[WORK INSTRUCTION]:
Please show every line in the entries below that includes the word "minus".

== Segment start ==

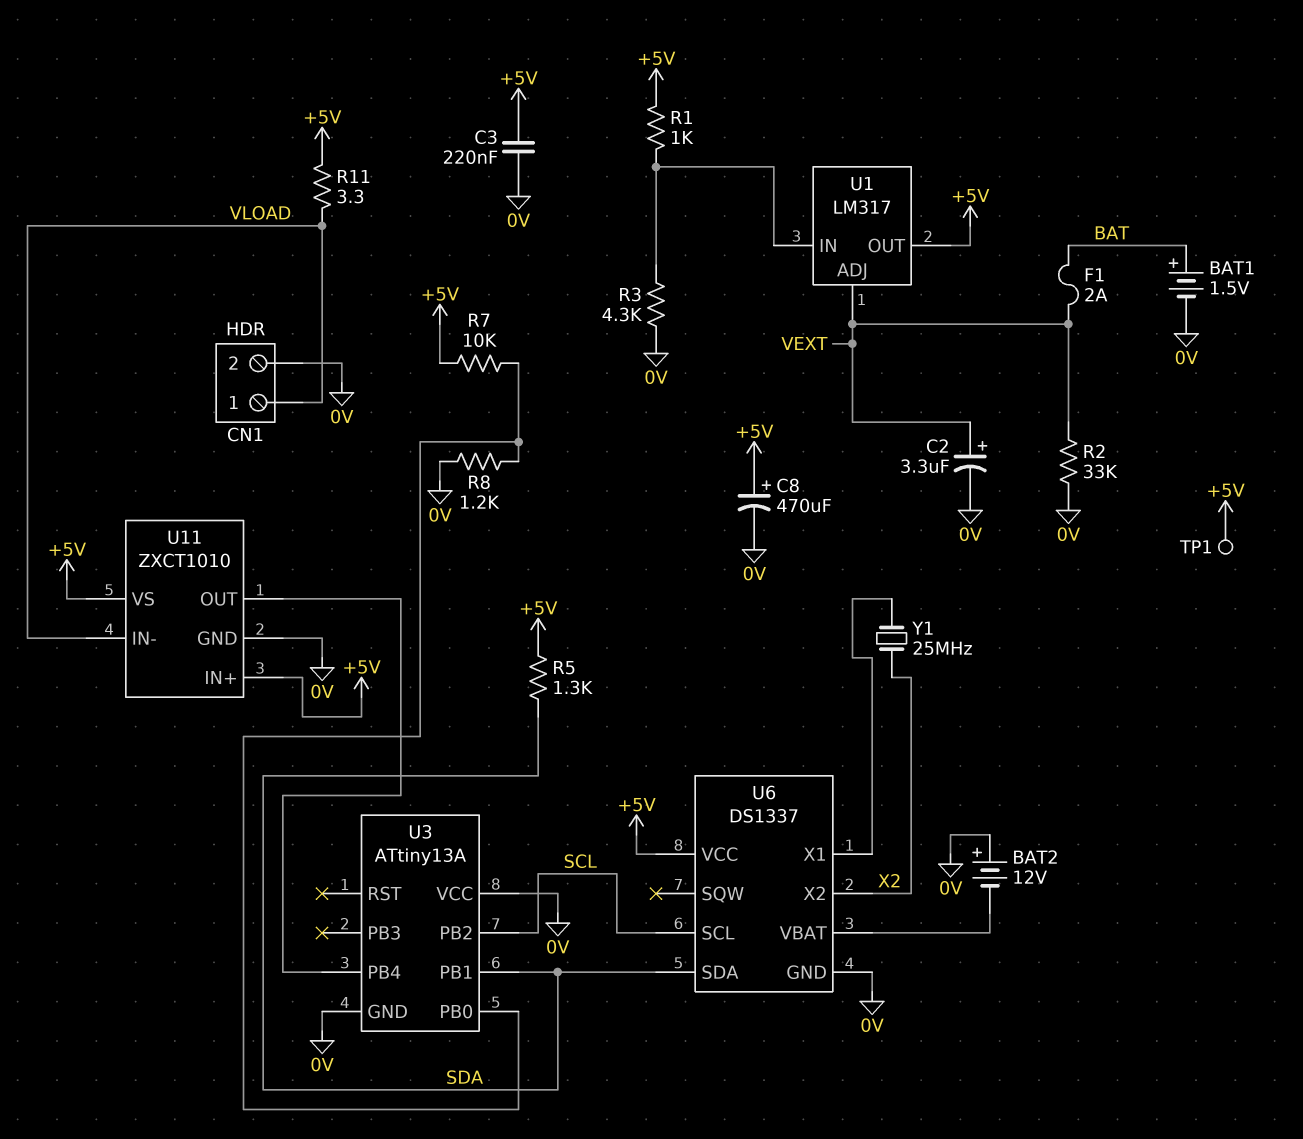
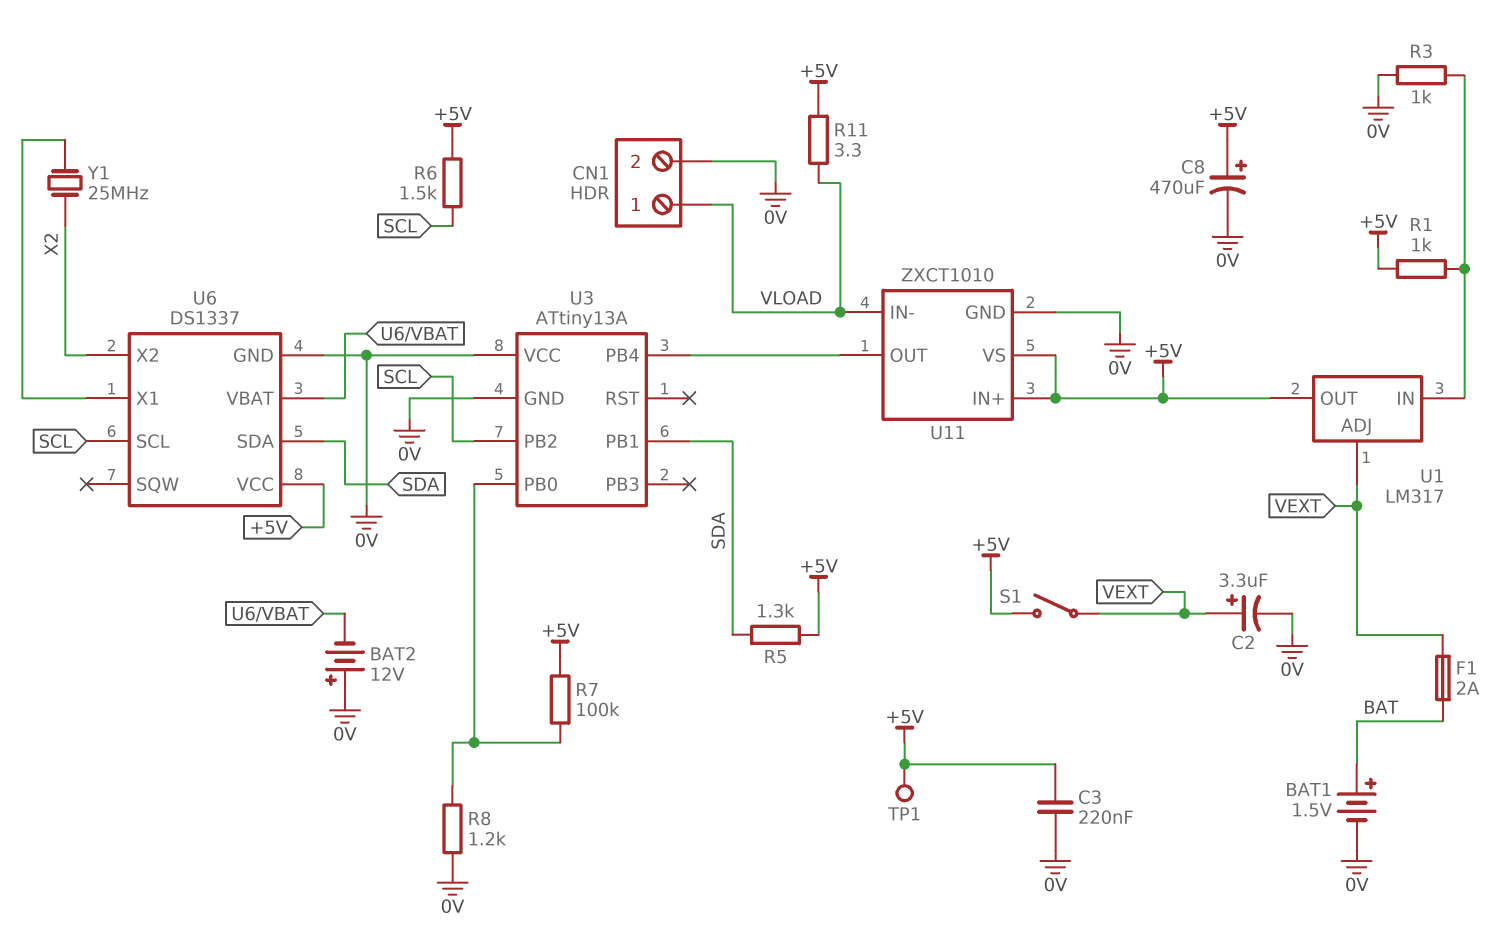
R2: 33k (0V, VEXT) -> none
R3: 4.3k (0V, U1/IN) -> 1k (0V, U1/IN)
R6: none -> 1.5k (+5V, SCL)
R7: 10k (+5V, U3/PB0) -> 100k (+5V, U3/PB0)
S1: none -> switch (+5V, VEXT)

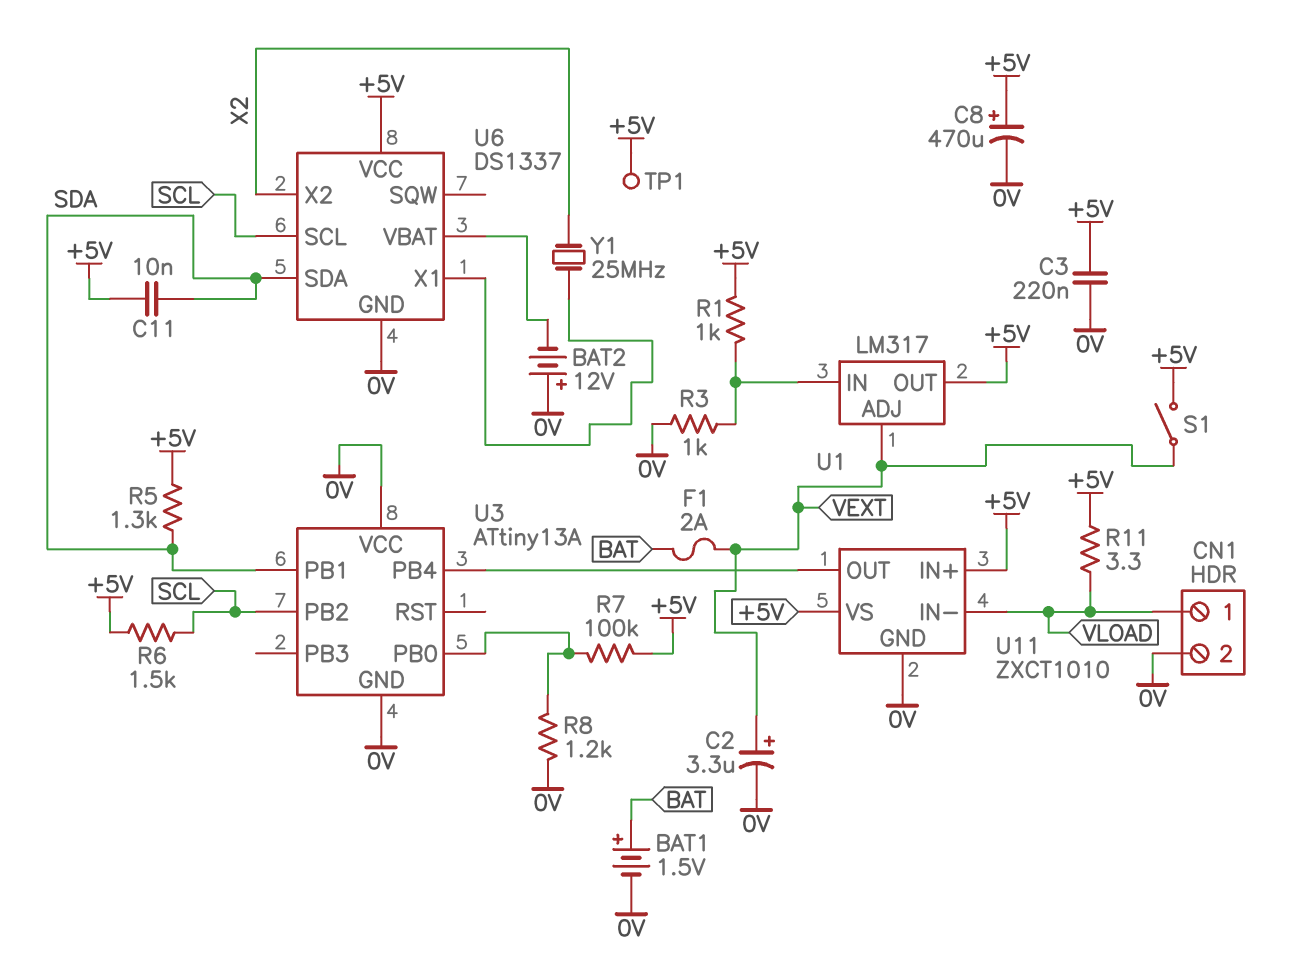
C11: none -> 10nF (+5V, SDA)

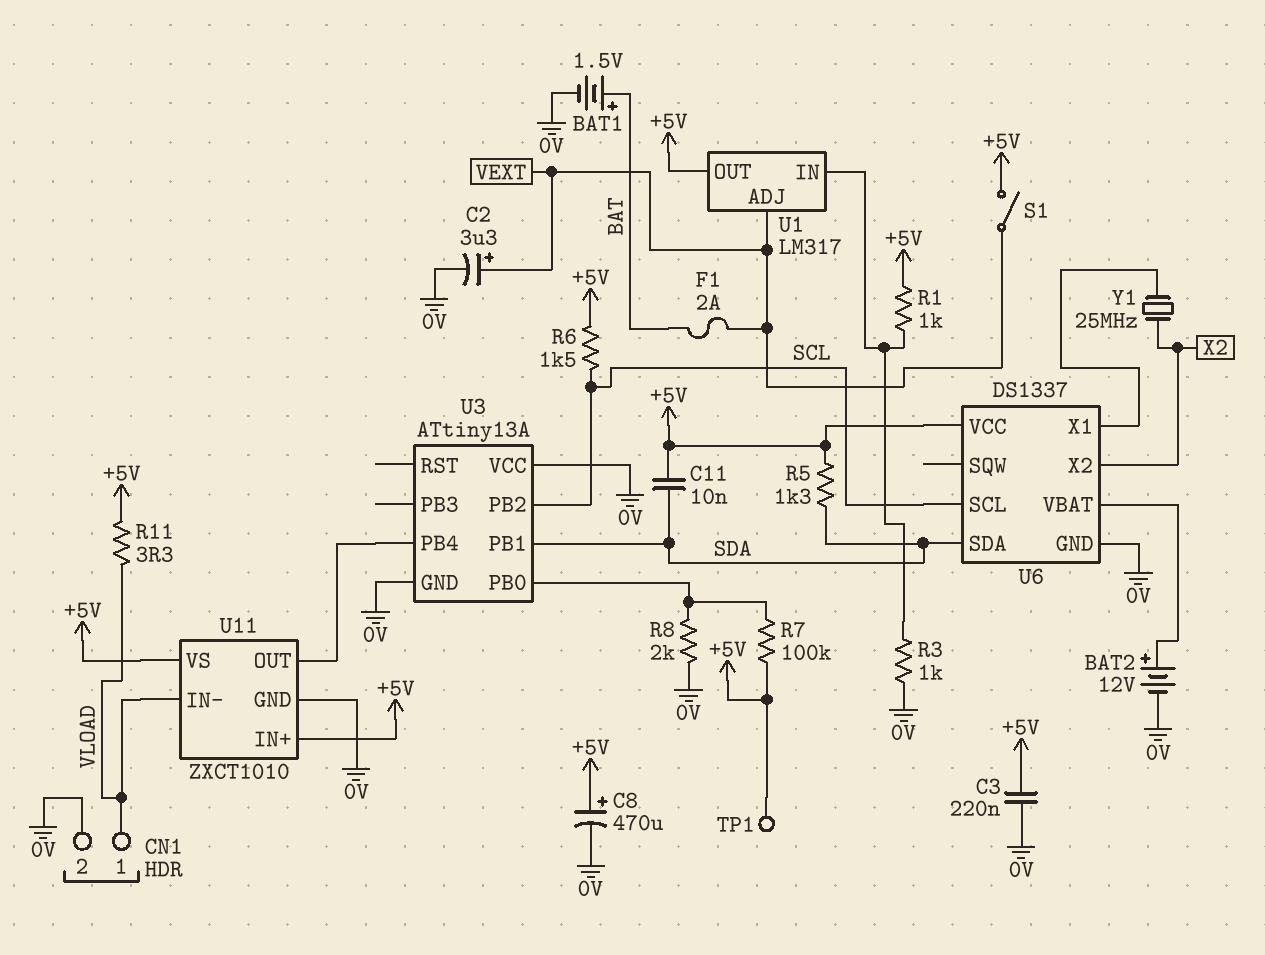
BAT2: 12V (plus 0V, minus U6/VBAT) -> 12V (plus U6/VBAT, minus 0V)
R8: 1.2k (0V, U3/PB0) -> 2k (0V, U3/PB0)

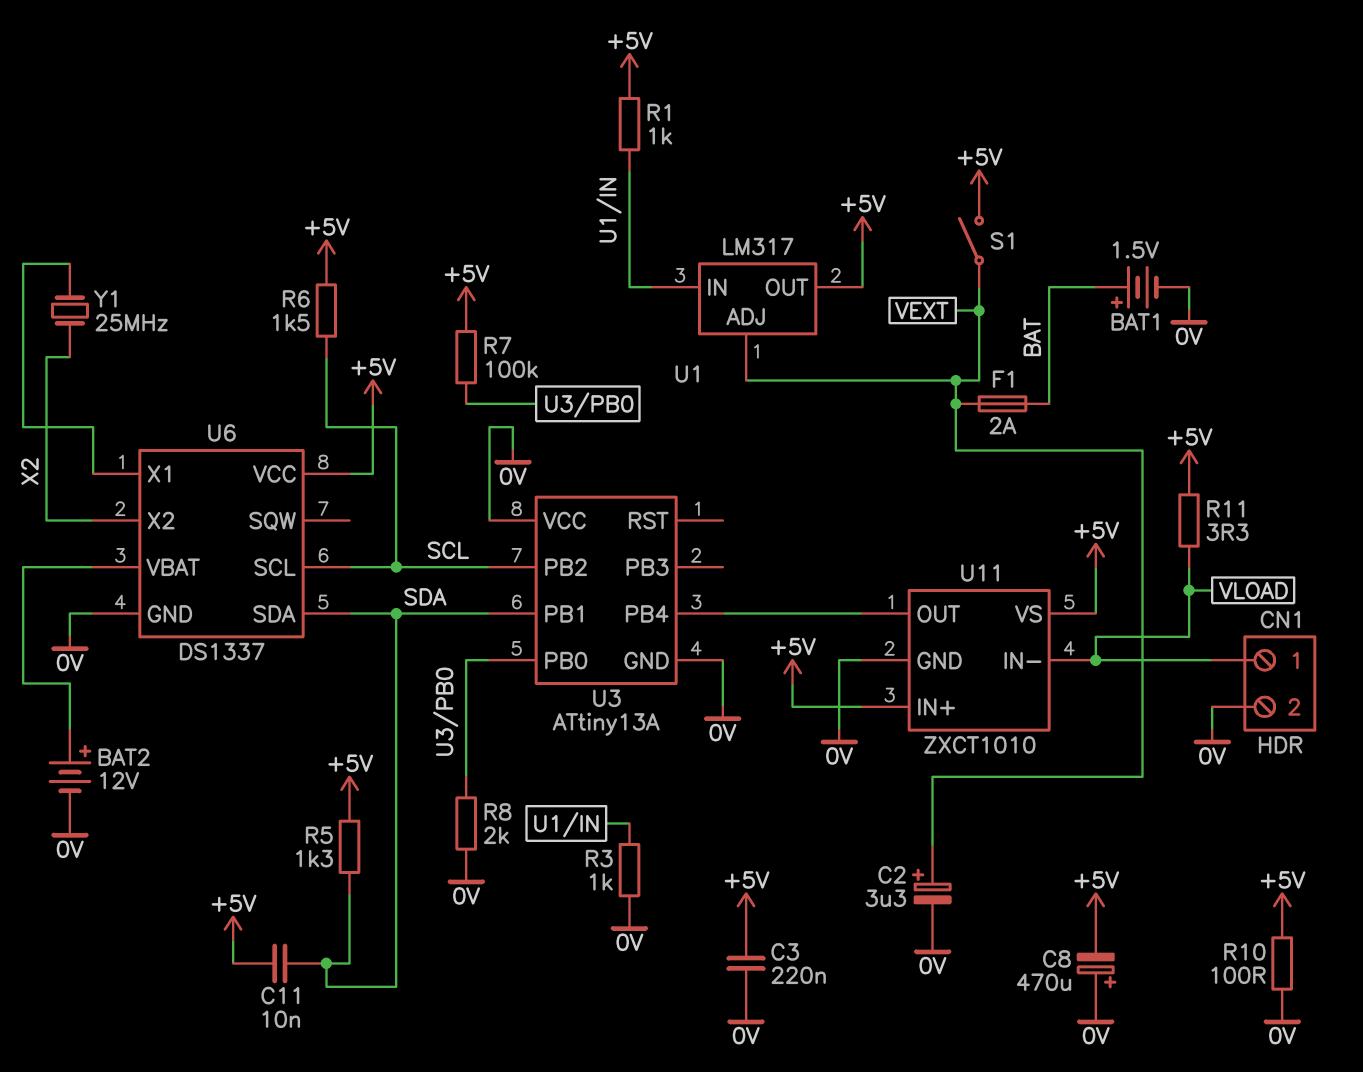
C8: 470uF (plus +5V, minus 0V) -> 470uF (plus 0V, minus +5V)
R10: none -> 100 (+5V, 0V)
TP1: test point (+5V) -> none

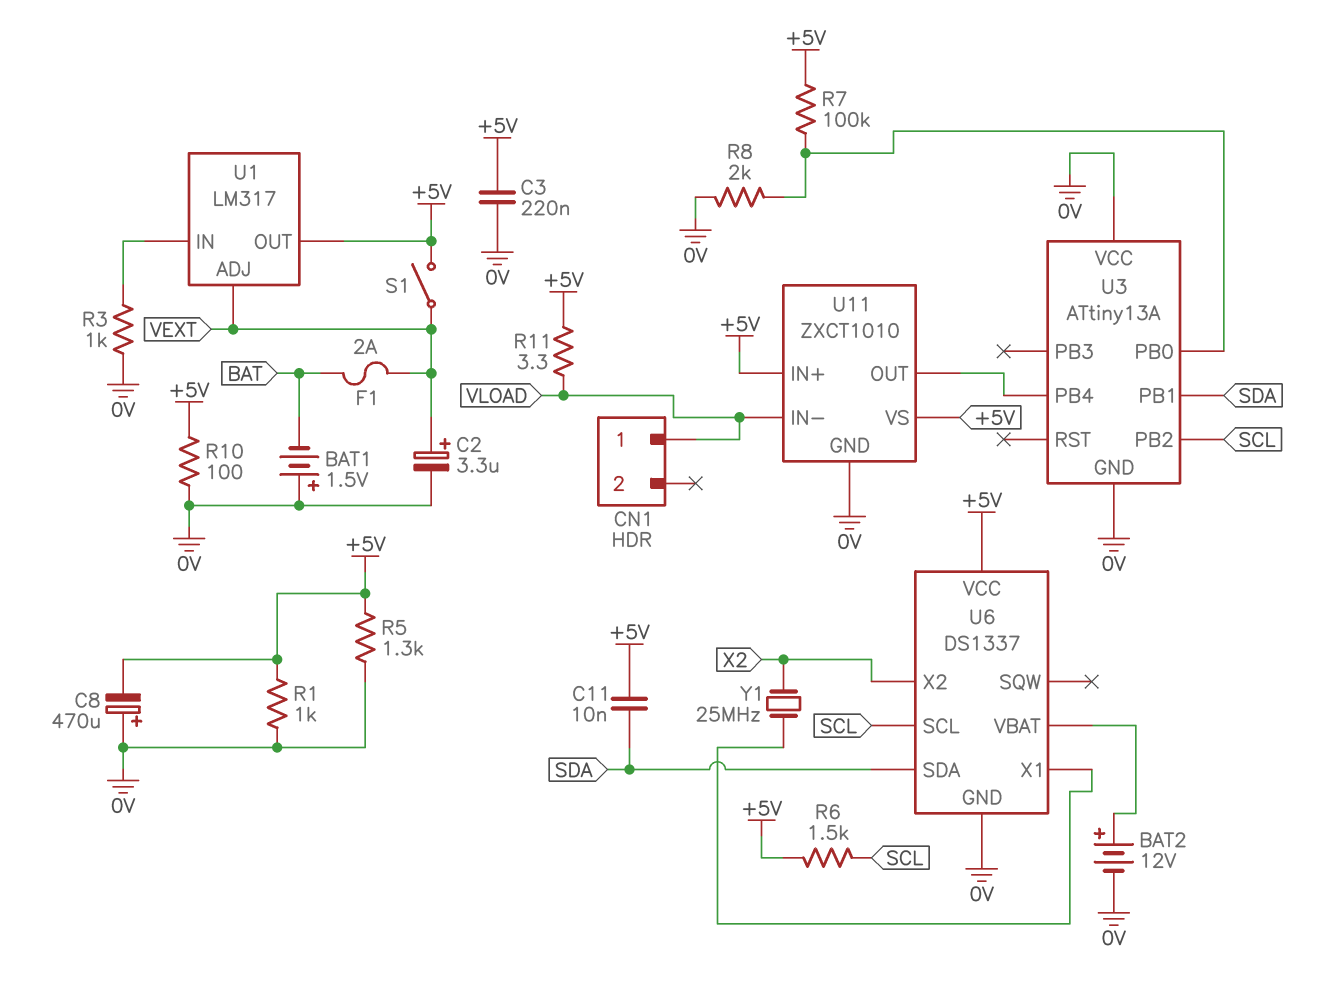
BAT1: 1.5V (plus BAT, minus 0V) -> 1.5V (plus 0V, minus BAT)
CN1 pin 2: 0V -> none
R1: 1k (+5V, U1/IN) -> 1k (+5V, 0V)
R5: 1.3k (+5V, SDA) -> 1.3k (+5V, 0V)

== Segment end ==

[WRITTEN SOLUTION]:
BAT2: 12V (plus 0V, minus U6/VBAT) -> 12V (plus U6/VBAT, minus 0V)
C8: 470uF (plus +5V, minus 0V) -> 470uF (plus 0V, minus +5V)
BAT1: 1.5V (plus BAT, minus 0V) -> 1.5V (plus 0V, minus BAT)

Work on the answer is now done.